== Segment start ==

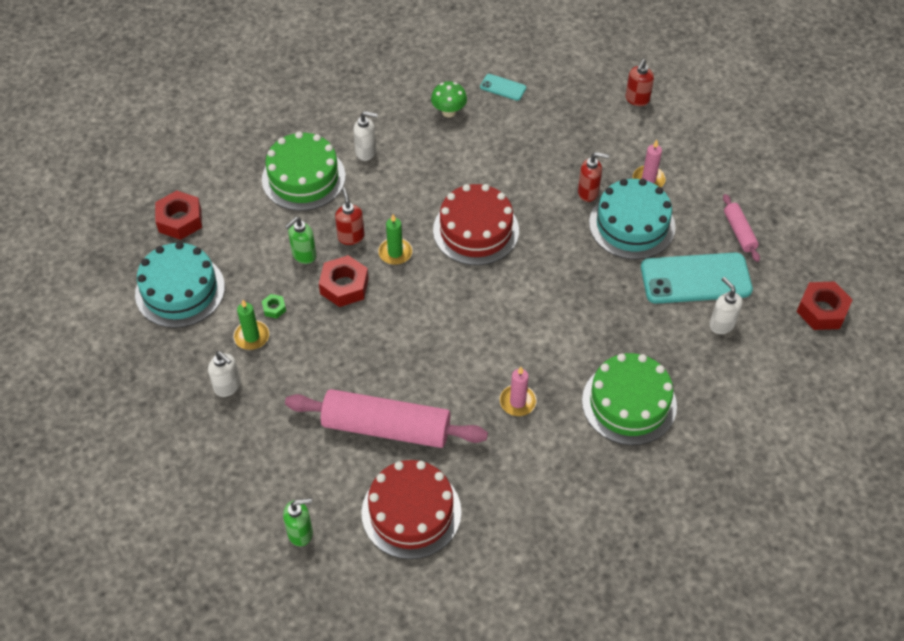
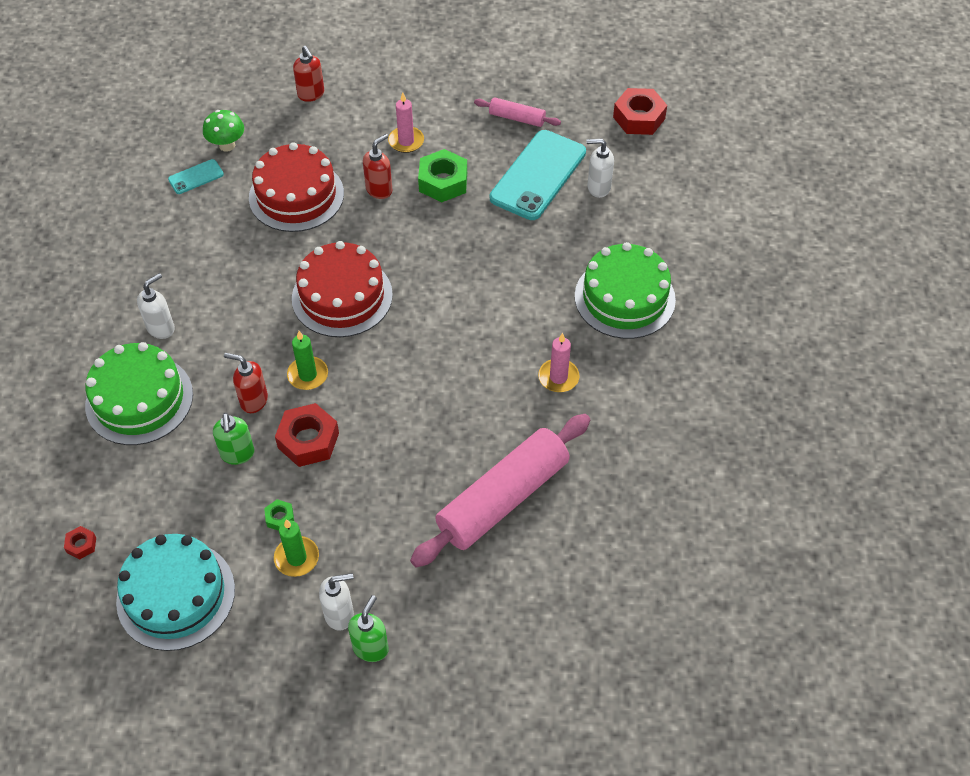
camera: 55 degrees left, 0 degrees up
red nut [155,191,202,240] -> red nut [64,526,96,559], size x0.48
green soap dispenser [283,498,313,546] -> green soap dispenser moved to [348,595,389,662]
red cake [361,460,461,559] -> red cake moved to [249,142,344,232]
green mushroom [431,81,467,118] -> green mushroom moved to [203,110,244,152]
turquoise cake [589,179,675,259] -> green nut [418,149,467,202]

== Segment end ==

Please retype the whole listing above word for word and drop the pictures.

camera: 55 degrees left, 0 degrees up
red nut [155,191,202,240] -> red nut [64,526,96,559], size x0.48
green soap dispenser [283,498,313,546] -> green soap dispenser moved to [348,595,389,662]
red cake [361,460,461,559] -> red cake moved to [249,142,344,232]
green mushroom [431,81,467,118] -> green mushroom moved to [203,110,244,152]
turquoise cake [589,179,675,259] -> green nut [418,149,467,202]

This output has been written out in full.